• [Records to process]:
▬▬▬▬▬▬

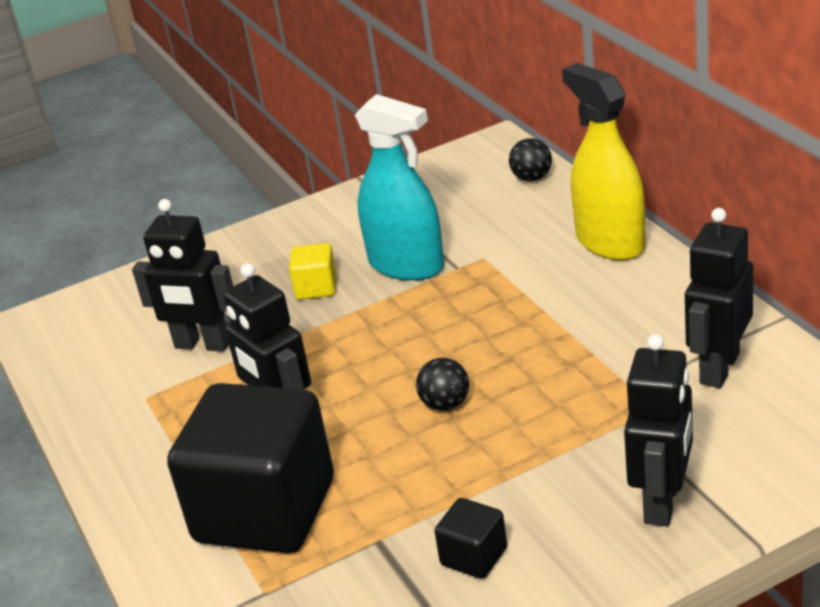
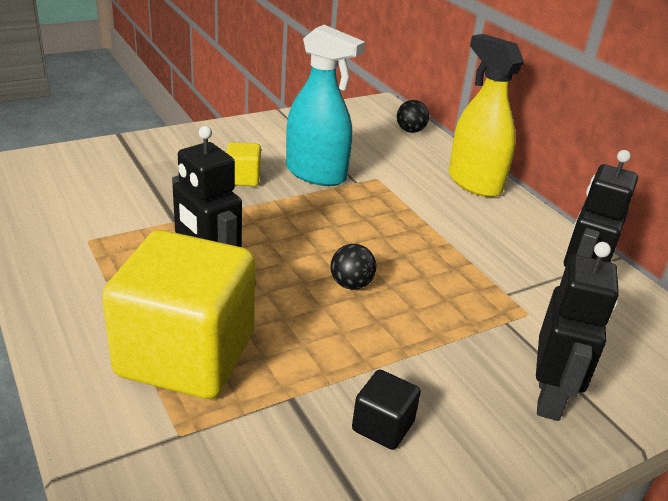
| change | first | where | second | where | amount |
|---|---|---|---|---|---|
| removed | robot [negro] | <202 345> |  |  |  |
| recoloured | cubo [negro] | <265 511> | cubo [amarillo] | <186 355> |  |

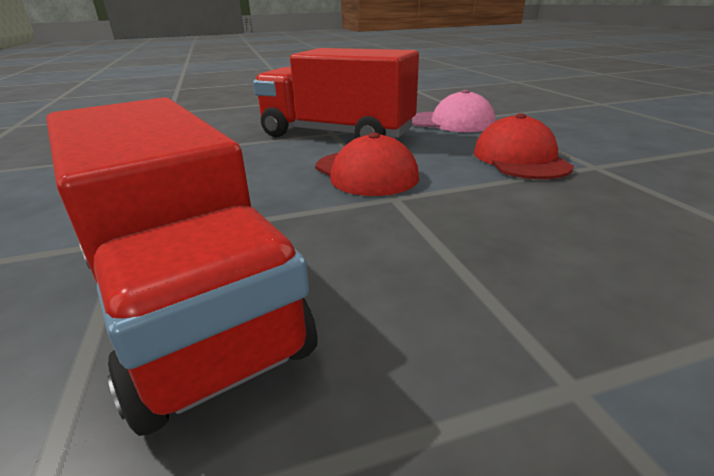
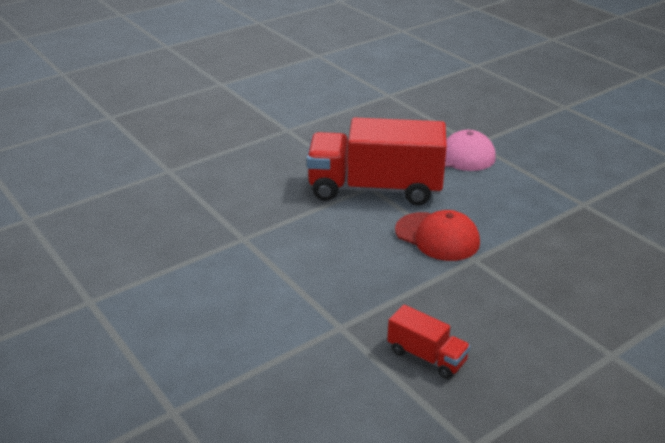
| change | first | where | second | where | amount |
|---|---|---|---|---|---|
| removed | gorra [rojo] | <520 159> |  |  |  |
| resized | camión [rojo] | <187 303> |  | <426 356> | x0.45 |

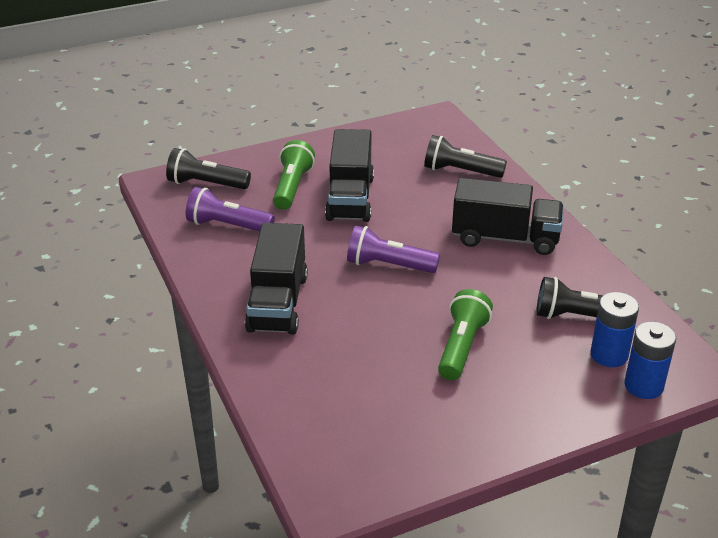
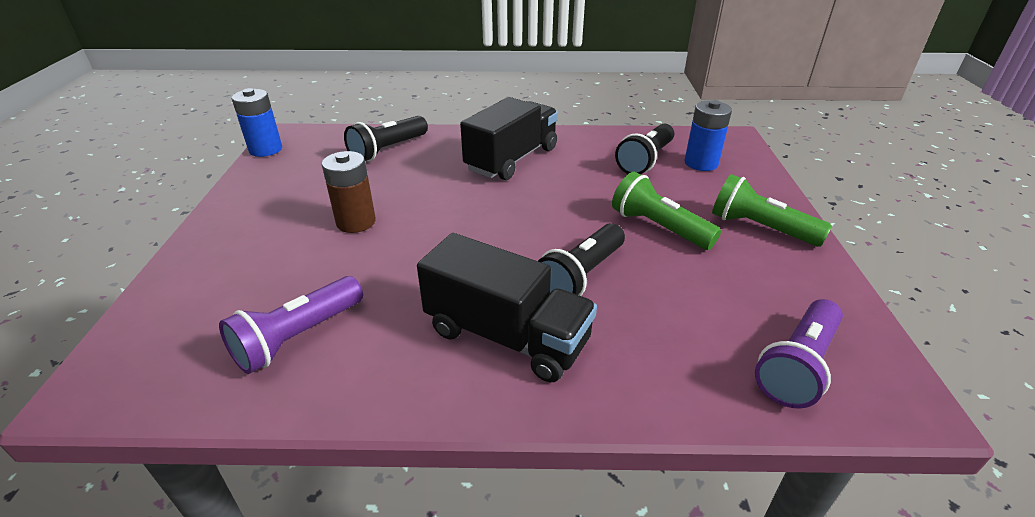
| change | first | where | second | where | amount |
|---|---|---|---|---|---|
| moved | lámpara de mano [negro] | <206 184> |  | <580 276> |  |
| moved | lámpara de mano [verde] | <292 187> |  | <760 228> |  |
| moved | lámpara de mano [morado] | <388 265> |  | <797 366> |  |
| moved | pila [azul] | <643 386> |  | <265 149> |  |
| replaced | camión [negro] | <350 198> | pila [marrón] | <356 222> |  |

▬▬▬▬▬▬

• [How to complete this task]:
Pictures are to be left out; the rest of the listing should be printed exactly.

• [Solved problem]:
| change | first | where | second | where | amount |
|---|---|---|---|---|---|
| removed | robot [negro] | <202 345> |  |  |  |
| recoloured | cubo [negro] | <265 511> | cubo [amarillo] | <186 355> |  |

| change | first | where | second | where | amount |
|---|---|---|---|---|---|
| removed | gorra [rojo] | <520 159> |  |  |  |
| resized | camión [rojo] | <187 303> |  | <426 356> | x0.45 |

| change | first | where | second | where | amount |
|---|---|---|---|---|---|
| moved | lámpara de mano [negro] | <206 184> |  | <580 276> |  |
| moved | lámpara de mano [verde] | <292 187> |  | <760 228> |  |
| moved | lámpara de mano [morado] | <388 265> |  | <797 366> |  |
| moved | pila [azul] | <643 386> |  | <265 149> |  |
| replaced | camión [negro] | <350 198> | pila [marrón] | <356 222> |  |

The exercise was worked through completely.